* Problem to work on
Tally the lines below that contain the word "none", then give the tally and nothing more.

* Available data
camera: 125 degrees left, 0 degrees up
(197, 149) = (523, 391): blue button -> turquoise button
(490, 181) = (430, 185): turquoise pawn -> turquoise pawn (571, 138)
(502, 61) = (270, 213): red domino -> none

...

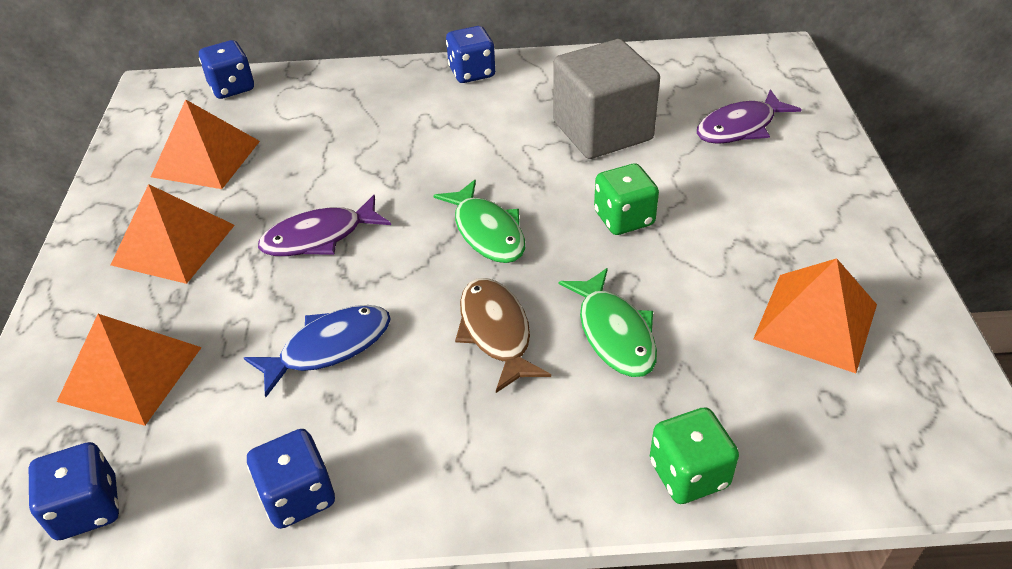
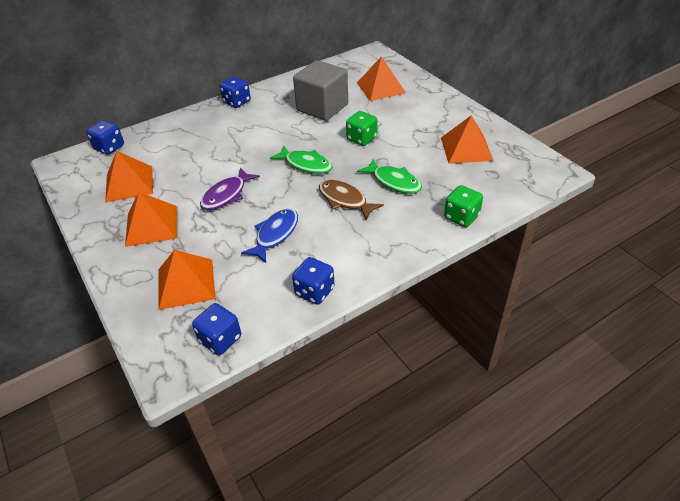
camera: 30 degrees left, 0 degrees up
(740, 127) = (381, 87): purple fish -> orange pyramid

--

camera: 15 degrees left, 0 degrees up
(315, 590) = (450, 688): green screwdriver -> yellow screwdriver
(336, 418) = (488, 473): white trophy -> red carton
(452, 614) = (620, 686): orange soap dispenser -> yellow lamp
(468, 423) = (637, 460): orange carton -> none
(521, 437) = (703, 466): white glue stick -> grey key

* Result of the task
2